[WHAT TO DO]:
Each line from the one that contains "purple scissors: 3 -> 2" down to the last line of the material should be retyped exactly as it stands.

[DATASET CONTENT]:
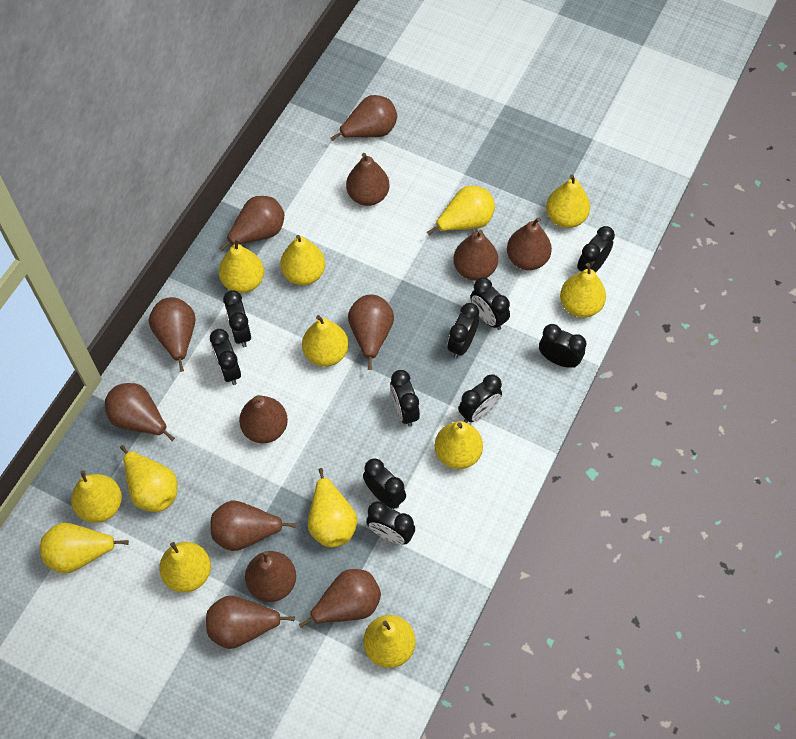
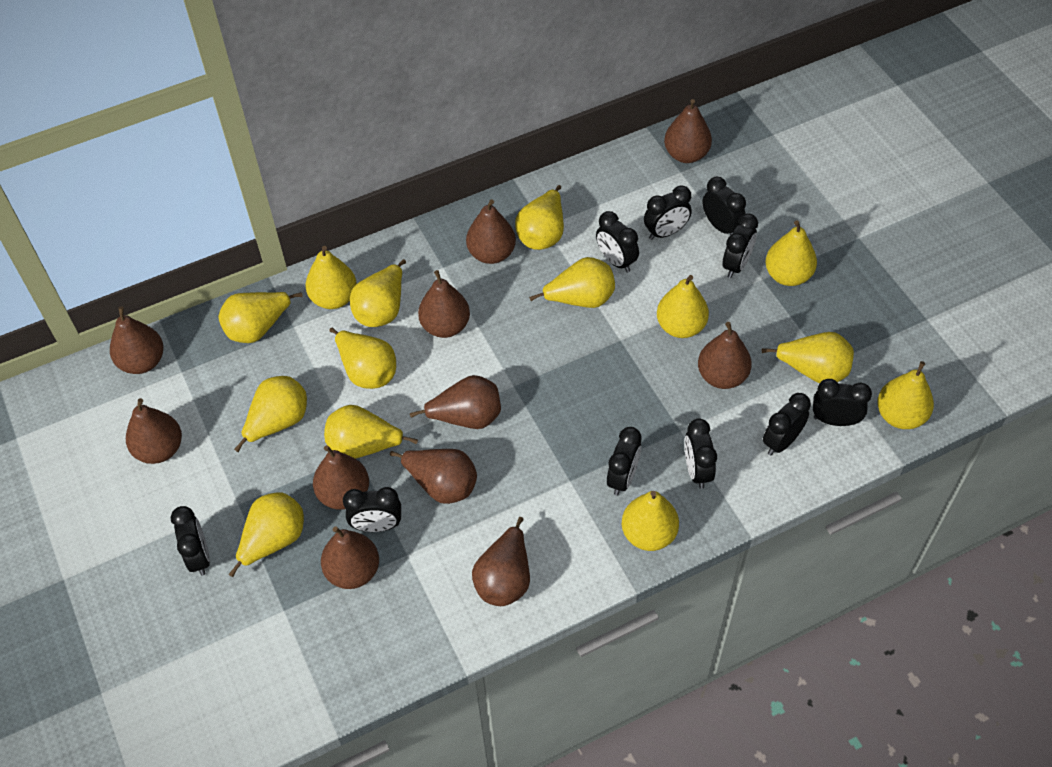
brown pear: 13 -> 11
yellow pear: 13 -> 14

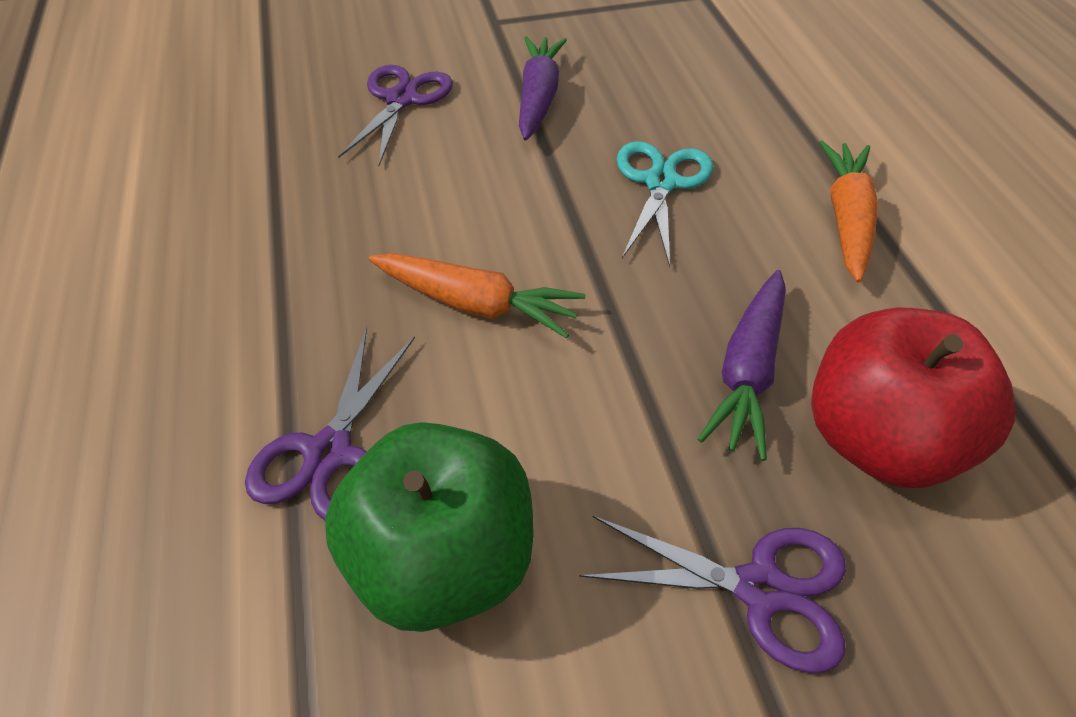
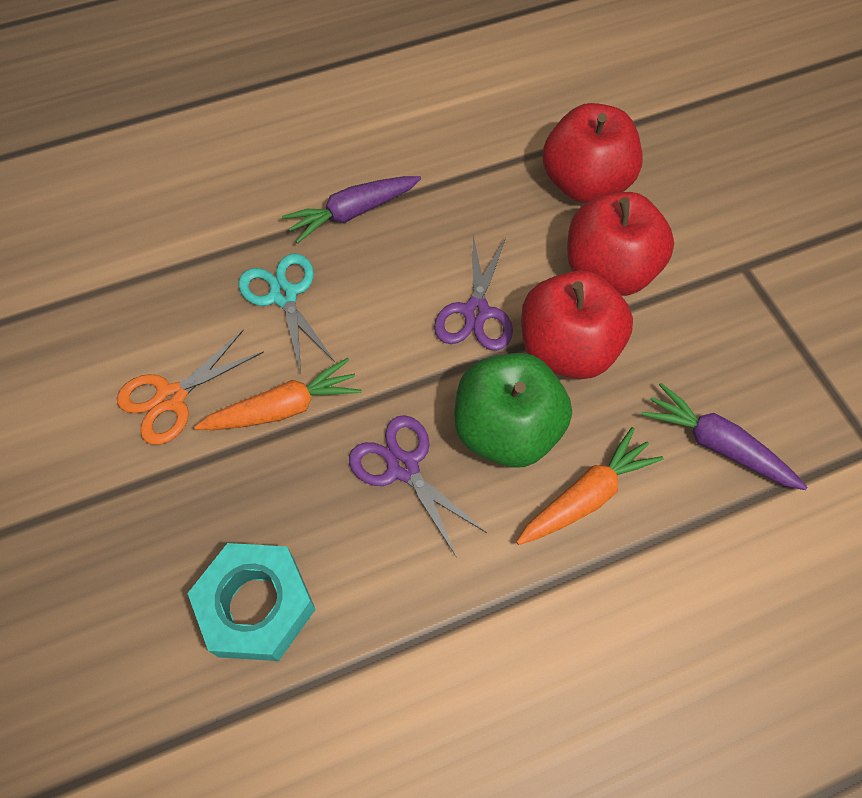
orange scissors: 0 -> 1
purple scissors: 3 -> 2
red apple: 1 -> 3
turquoise nut: 0 -> 1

[ANSWER BOX]:
purple scissors: 3 -> 2
red apple: 1 -> 3
turquoise nut: 0 -> 1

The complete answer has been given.